(Data extracted from a collection)
::::::::::

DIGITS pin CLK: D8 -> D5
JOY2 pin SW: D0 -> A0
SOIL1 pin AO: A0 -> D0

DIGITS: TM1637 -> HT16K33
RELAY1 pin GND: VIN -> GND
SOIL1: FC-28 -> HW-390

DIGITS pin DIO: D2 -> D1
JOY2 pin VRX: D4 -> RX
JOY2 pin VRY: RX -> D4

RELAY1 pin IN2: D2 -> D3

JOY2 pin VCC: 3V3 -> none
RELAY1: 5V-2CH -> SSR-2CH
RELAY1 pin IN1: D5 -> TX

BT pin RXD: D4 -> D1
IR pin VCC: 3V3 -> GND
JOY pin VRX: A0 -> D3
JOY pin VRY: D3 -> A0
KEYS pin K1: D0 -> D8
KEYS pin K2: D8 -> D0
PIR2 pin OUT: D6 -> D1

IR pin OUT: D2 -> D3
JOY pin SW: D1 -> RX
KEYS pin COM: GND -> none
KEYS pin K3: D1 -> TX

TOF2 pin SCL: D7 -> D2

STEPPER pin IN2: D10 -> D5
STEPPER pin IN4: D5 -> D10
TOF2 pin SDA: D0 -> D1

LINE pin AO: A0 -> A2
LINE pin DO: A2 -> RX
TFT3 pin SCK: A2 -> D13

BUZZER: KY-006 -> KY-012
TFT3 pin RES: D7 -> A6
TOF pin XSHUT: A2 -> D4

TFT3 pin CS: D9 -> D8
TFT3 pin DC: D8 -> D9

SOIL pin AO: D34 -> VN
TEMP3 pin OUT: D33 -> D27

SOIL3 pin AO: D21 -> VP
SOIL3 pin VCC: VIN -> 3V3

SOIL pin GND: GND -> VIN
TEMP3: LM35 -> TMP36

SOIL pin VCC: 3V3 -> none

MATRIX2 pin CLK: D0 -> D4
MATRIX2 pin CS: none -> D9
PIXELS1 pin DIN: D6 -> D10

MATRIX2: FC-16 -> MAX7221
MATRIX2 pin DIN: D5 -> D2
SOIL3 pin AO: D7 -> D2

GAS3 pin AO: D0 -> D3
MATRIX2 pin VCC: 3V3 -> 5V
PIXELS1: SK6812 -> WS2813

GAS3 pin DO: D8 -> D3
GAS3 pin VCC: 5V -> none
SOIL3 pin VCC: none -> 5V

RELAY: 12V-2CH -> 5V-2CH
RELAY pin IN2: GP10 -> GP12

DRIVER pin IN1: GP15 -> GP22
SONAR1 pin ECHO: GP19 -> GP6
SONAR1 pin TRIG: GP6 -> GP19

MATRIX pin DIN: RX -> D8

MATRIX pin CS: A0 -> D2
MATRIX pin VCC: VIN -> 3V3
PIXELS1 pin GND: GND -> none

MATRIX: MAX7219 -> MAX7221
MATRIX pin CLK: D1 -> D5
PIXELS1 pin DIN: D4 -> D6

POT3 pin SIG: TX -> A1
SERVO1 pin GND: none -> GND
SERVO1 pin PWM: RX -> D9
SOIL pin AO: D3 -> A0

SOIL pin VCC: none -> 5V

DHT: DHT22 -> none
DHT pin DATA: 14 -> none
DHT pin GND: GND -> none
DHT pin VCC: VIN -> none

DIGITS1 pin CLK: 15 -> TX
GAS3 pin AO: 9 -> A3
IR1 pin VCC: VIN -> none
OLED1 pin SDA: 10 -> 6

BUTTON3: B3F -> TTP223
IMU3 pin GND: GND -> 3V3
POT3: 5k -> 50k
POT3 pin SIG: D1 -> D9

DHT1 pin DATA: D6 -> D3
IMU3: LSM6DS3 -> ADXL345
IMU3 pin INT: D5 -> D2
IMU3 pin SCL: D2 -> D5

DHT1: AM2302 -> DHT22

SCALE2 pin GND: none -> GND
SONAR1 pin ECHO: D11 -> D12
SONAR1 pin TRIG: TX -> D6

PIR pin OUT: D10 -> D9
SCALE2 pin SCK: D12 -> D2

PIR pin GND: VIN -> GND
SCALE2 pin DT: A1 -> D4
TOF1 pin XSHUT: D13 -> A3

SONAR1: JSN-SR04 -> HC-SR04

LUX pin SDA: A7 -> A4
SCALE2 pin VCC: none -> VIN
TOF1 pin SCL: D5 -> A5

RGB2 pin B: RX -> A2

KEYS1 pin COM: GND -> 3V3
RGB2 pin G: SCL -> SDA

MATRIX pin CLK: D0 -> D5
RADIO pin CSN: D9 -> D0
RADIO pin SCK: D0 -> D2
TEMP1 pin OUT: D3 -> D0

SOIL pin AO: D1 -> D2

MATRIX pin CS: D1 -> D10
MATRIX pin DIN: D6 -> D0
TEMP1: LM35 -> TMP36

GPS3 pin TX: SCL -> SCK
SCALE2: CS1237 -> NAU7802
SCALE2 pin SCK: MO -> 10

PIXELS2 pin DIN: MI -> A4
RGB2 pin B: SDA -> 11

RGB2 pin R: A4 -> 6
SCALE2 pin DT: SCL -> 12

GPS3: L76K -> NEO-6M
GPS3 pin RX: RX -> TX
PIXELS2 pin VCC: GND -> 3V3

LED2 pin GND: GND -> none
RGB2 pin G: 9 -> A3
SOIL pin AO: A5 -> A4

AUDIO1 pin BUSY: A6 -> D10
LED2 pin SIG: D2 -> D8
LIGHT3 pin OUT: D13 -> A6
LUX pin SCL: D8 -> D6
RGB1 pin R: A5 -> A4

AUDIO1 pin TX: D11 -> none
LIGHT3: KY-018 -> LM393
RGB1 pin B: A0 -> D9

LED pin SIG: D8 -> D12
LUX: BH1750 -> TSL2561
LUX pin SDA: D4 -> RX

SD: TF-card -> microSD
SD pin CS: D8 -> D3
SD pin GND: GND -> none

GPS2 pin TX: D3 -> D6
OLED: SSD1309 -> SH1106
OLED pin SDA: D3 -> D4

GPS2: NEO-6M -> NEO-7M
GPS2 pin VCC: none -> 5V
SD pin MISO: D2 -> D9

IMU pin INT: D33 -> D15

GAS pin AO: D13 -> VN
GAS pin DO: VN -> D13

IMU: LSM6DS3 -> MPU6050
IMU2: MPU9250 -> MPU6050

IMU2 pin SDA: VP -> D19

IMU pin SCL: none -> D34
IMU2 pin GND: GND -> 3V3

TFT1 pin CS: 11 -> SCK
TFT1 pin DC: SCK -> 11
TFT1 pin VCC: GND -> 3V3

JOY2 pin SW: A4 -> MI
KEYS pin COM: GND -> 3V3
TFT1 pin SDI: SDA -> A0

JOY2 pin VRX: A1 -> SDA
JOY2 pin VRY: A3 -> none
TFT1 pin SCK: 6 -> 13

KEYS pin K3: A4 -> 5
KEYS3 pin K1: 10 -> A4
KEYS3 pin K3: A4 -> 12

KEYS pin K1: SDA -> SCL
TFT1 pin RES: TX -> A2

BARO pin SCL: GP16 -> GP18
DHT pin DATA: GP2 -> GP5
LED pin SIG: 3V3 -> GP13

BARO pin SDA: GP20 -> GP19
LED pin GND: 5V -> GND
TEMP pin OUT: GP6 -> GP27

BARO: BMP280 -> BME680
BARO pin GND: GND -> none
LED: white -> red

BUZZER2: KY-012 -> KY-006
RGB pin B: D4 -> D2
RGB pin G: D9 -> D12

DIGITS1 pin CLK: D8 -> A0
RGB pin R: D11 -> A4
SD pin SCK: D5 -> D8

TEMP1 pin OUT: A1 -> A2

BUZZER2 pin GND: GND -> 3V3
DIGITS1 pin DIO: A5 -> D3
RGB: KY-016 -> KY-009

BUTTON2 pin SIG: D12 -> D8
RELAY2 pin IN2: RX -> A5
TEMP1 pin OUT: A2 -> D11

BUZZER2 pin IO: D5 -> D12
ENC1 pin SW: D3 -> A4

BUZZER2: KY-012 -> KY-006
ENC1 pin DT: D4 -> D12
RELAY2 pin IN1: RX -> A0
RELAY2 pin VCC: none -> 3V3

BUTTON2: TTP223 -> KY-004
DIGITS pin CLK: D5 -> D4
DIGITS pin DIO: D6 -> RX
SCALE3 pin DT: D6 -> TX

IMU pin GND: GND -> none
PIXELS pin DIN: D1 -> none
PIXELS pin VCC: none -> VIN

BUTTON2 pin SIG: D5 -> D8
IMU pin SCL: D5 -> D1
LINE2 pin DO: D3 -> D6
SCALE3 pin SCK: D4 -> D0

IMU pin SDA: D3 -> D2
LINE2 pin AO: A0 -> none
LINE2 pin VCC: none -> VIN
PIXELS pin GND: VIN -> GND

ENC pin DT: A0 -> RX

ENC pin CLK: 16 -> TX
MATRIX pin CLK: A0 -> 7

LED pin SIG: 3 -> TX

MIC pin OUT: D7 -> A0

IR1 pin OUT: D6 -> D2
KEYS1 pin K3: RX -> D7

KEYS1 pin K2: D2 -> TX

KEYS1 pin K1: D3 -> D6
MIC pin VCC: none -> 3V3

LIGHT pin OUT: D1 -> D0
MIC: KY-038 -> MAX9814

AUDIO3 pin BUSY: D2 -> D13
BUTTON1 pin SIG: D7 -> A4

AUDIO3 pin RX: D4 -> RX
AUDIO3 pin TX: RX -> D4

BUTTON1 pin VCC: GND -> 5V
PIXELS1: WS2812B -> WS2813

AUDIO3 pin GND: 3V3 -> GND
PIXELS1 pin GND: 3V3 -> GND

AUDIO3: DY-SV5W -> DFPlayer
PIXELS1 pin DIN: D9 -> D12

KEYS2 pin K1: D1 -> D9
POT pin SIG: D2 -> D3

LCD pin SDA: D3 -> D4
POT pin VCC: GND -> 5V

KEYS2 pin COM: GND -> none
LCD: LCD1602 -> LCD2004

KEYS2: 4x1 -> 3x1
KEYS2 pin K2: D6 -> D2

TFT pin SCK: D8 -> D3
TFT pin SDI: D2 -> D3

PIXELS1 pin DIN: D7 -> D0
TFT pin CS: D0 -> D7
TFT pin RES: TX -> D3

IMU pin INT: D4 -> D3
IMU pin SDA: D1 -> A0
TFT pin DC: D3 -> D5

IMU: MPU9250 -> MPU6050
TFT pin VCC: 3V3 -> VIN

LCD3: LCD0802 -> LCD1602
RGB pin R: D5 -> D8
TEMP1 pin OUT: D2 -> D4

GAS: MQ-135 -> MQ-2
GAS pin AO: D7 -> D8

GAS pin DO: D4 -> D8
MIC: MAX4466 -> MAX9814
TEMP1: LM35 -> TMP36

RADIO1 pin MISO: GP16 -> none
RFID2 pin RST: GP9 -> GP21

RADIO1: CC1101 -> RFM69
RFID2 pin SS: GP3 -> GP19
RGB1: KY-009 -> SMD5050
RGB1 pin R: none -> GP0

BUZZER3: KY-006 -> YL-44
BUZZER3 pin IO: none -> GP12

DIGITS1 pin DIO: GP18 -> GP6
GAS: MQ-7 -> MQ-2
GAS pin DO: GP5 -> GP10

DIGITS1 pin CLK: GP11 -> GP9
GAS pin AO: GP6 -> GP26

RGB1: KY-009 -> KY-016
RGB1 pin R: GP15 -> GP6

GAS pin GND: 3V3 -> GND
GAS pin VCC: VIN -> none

::::::::::

_HOW TO COMPLETE THIS TASK_.
Will you return exactly the lines above from the one with "JOY2 pin VCC: 3V3 -> none" down to the one with "JOY pin SW: D1 -> RX", counting both as part of the range?

_RESULT_.
JOY2 pin VCC: 3V3 -> none
RELAY1: 5V-2CH -> SSR-2CH
RELAY1 pin IN1: D5 -> TX

BT pin RXD: D4 -> D1
IR pin VCC: 3V3 -> GND
JOY pin VRX: A0 -> D3
JOY pin VRY: D3 -> A0
KEYS pin K1: D0 -> D8
KEYS pin K2: D8 -> D0
PIR2 pin OUT: D6 -> D1

IR pin OUT: D2 -> D3
JOY pin SW: D1 -> RX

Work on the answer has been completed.